EXERCISE DIRECTIONS:
Only one stretch of the data below is wanted: the lines starting at the one with "camera: 80 degrees right, 5 degrees down" and ending at the one with "(740, 565) = (424, 495): orange", both included, given again exactly.

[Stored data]

━━━━━━

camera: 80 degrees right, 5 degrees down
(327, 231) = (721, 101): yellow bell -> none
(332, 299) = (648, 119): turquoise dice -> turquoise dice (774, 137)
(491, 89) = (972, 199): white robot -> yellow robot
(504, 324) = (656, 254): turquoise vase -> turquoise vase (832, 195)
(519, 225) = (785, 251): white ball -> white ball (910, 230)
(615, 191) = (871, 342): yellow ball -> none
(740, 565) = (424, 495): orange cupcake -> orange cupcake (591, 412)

━━━━━━

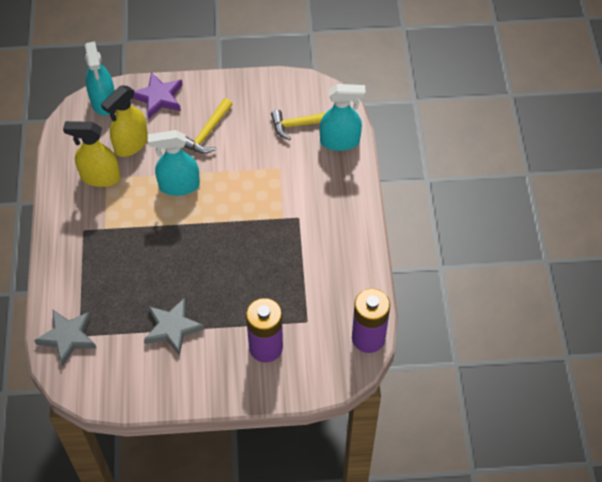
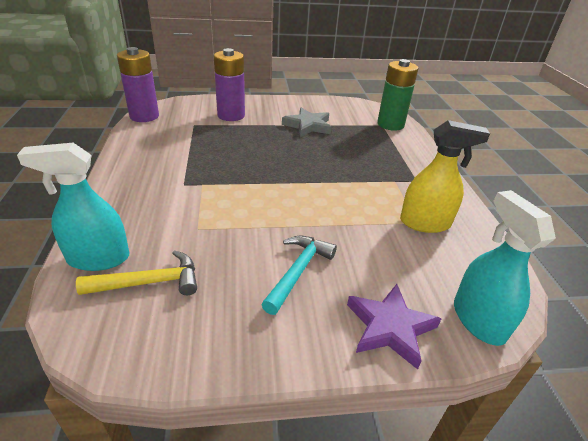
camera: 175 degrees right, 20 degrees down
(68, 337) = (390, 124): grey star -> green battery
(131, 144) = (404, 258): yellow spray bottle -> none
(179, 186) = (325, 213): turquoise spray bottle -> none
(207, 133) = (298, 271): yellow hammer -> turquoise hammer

━━━━━━

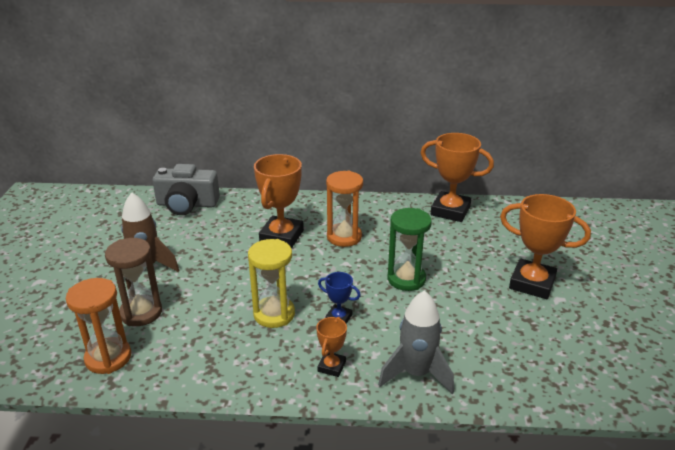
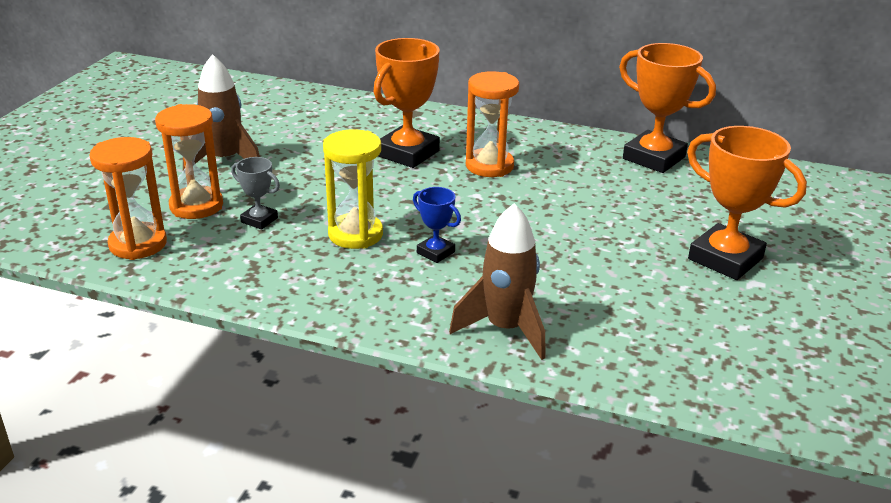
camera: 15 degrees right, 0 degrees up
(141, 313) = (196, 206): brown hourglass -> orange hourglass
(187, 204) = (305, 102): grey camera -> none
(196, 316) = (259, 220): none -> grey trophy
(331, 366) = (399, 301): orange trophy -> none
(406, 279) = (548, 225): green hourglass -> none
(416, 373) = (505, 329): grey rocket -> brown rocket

━━━━━━

ANSWER BOX:
camera: 80 degrees right, 5 degrees down
(327, 231) = (721, 101): yellow bell -> none
(332, 299) = (648, 119): turquoise dice -> turquoise dice (774, 137)
(491, 89) = (972, 199): white robot -> yellow robot
(504, 324) = (656, 254): turquoise vase -> turquoise vase (832, 195)
(519, 225) = (785, 251): white ball -> white ball (910, 230)
(615, 191) = (871, 342): yellow ball -> none
(740, 565) = (424, 495): orange cupcake -> orange cupcake (591, 412)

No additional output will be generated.